Instructions for the task: Below are some records; quote exactly the lines from the one that contains "(285, 579) = (204, 391): brown" through the one that contains "(587, 338) = (628, 342): yellow", inclusive, and no others.

Exercise input:

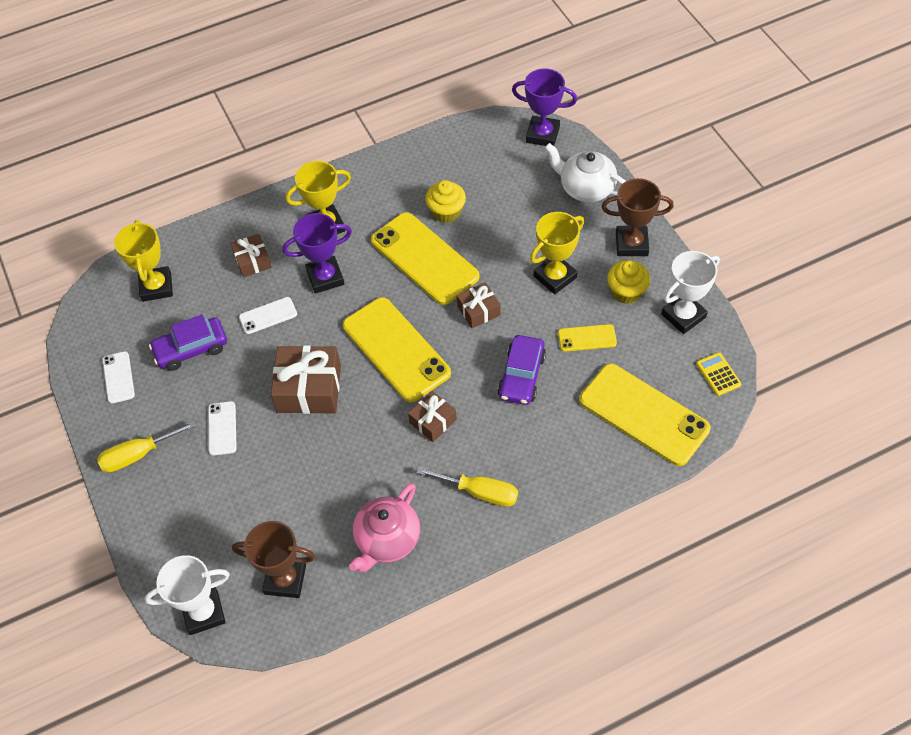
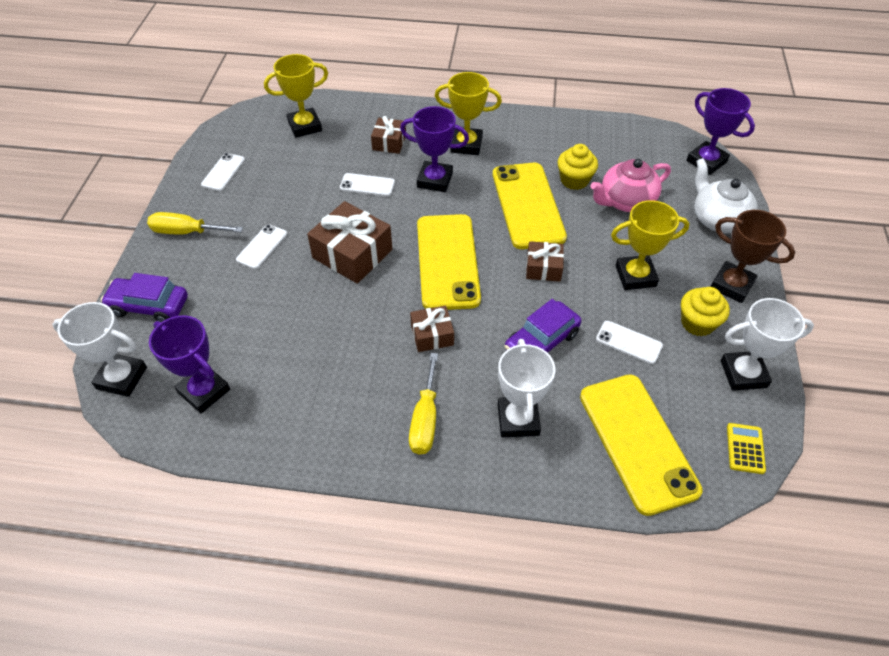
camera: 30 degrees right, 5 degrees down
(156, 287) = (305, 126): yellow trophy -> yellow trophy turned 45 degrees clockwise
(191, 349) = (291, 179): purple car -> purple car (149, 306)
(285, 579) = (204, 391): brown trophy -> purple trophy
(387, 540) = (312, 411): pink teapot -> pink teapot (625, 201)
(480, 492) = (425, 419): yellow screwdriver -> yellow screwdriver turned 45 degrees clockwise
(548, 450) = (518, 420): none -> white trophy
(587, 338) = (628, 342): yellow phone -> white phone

--

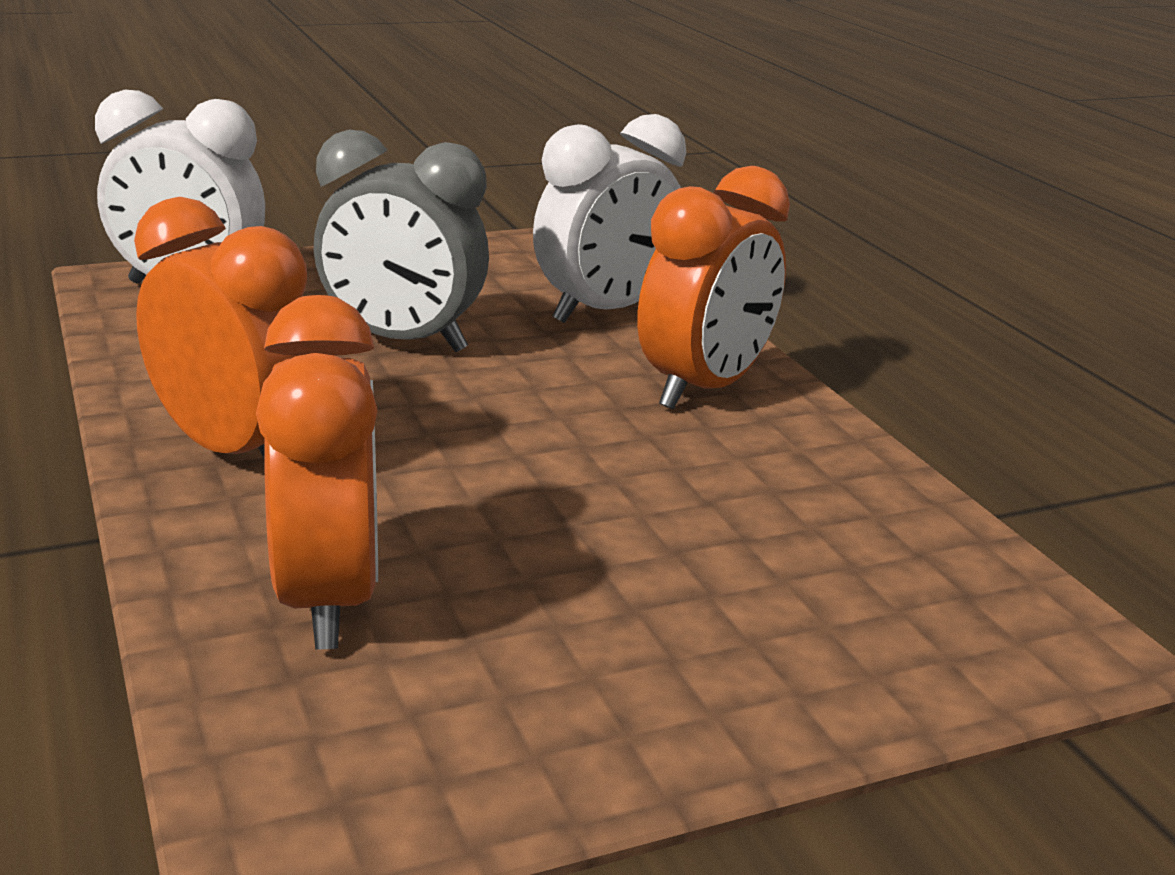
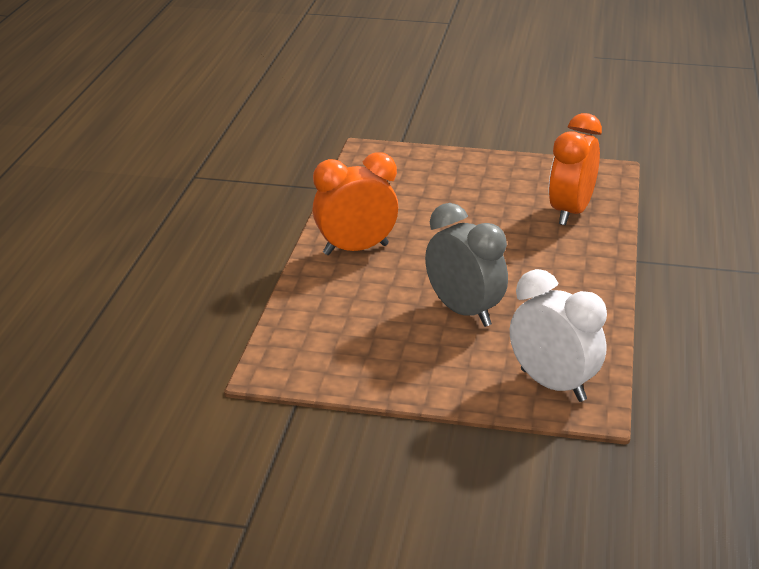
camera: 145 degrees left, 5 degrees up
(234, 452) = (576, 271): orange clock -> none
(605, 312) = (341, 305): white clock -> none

==

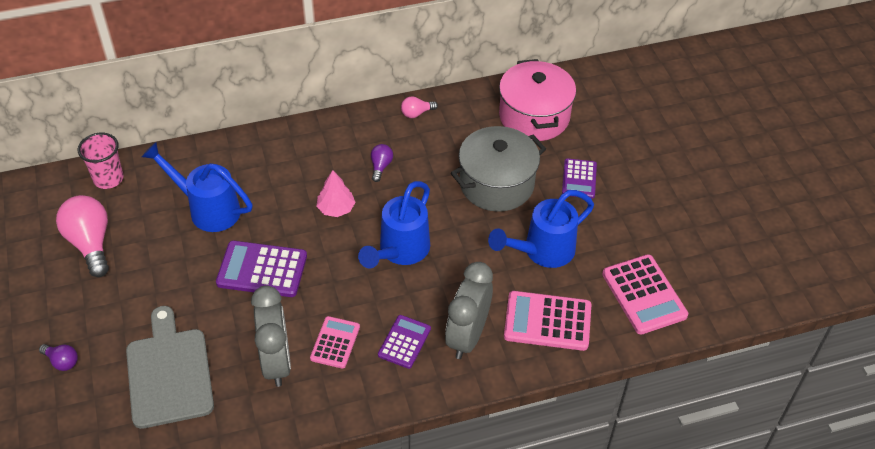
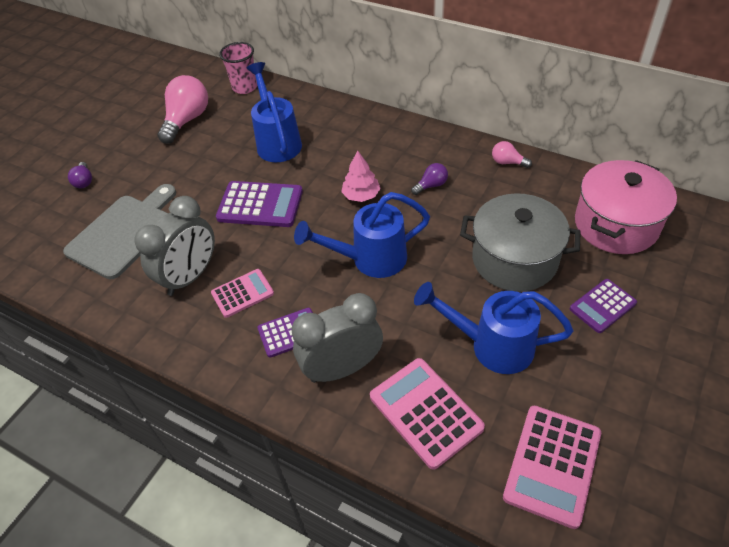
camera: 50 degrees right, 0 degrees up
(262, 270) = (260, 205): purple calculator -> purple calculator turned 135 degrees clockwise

Response to the task:
(285, 579) = (204, 391): brown trophy -> purple trophy
(387, 540) = (312, 411): pink teapot -> pink teapot (625, 201)
(480, 492) = (425, 419): yellow screwdriver -> yellow screwdriver turned 45 degrees clockwise
(548, 450) = (518, 420): none -> white trophy
(587, 338) = (628, 342): yellow phone -> white phone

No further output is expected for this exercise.